Input data:
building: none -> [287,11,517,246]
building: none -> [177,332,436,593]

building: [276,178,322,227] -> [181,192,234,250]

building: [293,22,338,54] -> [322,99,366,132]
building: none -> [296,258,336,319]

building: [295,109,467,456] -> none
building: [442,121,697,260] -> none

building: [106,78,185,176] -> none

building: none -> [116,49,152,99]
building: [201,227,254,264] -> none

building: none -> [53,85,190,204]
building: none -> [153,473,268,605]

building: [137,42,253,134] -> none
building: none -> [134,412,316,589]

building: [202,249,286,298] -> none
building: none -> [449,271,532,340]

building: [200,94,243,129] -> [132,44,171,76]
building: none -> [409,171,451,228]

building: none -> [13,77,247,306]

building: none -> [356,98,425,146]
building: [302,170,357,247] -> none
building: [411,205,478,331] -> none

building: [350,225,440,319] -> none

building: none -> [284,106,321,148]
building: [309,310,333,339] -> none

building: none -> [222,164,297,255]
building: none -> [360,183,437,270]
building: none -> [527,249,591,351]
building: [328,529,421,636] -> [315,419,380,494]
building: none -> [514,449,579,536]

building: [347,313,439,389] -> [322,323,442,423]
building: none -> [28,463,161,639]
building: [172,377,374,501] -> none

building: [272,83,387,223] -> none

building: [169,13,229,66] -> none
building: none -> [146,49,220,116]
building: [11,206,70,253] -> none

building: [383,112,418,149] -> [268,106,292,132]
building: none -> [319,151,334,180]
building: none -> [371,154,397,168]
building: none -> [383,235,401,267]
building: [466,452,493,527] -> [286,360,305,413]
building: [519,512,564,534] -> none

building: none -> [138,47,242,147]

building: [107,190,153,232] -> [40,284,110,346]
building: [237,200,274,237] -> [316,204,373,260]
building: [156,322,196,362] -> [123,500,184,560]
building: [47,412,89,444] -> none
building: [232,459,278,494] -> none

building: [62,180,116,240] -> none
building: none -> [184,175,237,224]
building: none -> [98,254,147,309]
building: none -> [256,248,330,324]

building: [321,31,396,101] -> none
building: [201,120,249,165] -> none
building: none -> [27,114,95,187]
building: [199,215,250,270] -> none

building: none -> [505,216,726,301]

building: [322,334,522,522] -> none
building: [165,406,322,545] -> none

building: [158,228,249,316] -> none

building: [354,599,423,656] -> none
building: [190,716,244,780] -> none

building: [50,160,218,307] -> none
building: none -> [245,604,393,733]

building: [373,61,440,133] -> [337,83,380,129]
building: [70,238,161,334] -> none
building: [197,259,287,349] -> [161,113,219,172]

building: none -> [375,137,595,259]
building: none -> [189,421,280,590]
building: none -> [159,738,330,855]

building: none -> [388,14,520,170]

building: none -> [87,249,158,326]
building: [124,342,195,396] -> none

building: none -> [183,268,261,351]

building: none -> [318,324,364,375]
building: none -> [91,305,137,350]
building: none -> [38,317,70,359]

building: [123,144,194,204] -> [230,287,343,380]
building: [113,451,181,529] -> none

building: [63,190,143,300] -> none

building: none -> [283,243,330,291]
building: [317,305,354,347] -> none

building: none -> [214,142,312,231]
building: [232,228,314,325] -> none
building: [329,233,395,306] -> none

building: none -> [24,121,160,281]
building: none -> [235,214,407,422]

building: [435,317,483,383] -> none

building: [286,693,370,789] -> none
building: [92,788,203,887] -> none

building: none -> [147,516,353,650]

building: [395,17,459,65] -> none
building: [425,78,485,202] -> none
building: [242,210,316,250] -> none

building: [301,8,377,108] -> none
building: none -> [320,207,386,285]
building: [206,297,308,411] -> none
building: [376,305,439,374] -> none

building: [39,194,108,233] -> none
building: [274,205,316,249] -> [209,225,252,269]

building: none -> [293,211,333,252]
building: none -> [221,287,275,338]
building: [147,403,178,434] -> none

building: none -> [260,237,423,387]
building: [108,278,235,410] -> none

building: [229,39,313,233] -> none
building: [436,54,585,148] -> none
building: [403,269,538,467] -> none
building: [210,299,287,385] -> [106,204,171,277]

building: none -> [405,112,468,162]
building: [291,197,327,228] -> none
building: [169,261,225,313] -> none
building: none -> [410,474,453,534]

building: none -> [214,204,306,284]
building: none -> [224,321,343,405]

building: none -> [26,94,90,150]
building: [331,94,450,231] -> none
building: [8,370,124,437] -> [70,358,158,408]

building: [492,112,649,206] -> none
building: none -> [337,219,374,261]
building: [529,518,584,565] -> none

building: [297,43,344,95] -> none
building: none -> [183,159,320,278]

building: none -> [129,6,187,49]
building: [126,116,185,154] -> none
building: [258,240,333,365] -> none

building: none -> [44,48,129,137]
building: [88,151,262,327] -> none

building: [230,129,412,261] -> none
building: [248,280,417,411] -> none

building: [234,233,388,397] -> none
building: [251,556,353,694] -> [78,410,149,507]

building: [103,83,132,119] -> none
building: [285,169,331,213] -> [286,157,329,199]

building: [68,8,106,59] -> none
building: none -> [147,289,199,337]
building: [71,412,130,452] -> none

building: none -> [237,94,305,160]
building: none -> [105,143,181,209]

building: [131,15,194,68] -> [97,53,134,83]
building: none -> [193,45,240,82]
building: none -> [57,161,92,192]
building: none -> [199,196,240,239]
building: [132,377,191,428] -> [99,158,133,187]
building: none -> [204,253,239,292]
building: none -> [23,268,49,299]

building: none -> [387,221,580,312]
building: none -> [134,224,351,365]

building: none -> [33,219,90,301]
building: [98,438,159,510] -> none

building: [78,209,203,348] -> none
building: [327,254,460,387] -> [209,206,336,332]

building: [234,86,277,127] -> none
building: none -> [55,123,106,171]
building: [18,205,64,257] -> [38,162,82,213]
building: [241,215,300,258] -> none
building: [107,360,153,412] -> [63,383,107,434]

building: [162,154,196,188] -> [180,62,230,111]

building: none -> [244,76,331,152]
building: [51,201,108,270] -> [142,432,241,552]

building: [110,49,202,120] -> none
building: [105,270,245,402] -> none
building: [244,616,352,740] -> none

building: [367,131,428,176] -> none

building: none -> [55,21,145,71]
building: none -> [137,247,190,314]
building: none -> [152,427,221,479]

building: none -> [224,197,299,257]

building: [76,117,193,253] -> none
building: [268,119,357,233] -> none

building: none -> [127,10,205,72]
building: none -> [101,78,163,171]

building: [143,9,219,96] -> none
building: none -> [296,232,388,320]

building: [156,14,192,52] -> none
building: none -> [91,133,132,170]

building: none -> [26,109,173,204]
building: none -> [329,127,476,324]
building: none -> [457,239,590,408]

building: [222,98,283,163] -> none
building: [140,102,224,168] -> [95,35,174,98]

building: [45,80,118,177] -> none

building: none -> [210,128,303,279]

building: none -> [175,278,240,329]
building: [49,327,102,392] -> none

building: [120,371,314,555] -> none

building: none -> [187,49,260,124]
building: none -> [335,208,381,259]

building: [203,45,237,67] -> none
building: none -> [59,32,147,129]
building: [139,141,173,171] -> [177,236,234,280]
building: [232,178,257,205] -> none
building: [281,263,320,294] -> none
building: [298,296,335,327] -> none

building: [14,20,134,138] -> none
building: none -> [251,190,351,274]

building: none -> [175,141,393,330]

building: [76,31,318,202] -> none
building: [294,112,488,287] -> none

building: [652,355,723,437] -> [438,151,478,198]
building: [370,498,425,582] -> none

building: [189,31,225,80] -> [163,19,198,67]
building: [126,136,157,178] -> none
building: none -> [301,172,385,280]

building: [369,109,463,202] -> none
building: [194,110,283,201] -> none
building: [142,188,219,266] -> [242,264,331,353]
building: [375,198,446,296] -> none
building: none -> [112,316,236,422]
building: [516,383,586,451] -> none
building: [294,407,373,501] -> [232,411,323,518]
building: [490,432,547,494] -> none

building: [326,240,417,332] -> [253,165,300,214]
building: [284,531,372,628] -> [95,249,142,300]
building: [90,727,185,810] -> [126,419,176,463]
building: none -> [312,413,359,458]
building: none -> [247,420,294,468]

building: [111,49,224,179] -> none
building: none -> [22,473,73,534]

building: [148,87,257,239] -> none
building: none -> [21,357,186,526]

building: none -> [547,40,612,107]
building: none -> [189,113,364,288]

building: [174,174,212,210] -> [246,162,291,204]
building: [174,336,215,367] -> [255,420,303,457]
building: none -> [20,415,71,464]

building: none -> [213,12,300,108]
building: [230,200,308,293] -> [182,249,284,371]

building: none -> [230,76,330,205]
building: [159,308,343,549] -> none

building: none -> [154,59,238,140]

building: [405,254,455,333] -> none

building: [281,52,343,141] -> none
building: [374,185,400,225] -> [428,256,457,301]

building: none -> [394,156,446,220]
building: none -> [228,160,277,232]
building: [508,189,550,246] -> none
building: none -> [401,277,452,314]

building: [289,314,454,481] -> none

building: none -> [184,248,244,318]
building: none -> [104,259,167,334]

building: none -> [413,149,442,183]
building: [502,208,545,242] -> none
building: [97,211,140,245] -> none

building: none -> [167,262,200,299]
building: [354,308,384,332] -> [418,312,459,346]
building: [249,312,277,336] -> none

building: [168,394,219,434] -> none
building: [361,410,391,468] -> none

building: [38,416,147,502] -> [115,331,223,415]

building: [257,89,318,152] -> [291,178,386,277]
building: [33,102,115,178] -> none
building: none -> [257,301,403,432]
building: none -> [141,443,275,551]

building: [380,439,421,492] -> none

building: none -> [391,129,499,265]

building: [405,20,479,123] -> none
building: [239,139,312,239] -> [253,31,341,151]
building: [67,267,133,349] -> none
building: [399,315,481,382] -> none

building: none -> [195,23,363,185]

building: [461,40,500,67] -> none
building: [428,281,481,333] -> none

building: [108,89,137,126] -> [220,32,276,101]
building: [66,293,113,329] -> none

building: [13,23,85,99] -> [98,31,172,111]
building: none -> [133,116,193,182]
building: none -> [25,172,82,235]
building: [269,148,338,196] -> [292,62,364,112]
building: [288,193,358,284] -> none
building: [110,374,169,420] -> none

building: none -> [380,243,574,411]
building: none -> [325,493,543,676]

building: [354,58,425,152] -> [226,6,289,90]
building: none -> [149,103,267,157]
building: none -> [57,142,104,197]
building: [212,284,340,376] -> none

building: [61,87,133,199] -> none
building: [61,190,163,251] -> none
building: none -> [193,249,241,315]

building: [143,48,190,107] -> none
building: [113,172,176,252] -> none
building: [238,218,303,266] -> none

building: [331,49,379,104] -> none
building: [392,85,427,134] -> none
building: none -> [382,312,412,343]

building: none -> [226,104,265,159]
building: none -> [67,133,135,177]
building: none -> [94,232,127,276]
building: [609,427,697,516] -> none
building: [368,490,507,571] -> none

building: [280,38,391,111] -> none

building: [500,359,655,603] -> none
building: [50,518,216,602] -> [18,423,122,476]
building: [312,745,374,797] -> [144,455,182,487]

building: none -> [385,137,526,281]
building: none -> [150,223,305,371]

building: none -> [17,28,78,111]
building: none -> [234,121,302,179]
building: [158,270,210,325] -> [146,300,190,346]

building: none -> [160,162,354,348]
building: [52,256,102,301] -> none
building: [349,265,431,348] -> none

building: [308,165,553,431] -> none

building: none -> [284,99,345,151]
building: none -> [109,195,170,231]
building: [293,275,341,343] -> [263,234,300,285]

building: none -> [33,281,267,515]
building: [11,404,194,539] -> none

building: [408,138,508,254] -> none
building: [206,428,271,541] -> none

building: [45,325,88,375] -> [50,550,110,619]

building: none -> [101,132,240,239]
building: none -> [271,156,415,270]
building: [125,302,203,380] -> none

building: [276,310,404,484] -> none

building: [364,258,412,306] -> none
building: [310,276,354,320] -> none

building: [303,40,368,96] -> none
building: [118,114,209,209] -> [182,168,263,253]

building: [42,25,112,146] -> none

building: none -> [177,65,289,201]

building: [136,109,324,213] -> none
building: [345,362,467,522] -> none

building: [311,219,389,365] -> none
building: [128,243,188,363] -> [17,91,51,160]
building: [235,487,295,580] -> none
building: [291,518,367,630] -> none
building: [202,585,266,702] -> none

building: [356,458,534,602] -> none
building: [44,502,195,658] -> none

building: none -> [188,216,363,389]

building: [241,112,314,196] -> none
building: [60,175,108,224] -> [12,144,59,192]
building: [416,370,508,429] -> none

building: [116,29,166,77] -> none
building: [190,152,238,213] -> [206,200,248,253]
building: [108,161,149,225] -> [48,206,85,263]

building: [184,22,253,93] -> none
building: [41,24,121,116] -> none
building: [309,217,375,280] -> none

Action item: Take the lines above from the one containing "building: [212,284,340,376] -> none" to the one containing "building: none -> [382,312,412,343]" and retype them exactly, both ends included, with nothing added.

Reply:
building: [212,284,340,376] -> none

building: [61,87,133,199] -> none
building: [61,190,163,251] -> none
building: none -> [193,249,241,315]

building: [143,48,190,107] -> none
building: [113,172,176,252] -> none
building: [238,218,303,266] -> none

building: [331,49,379,104] -> none
building: [392,85,427,134] -> none
building: none -> [382,312,412,343]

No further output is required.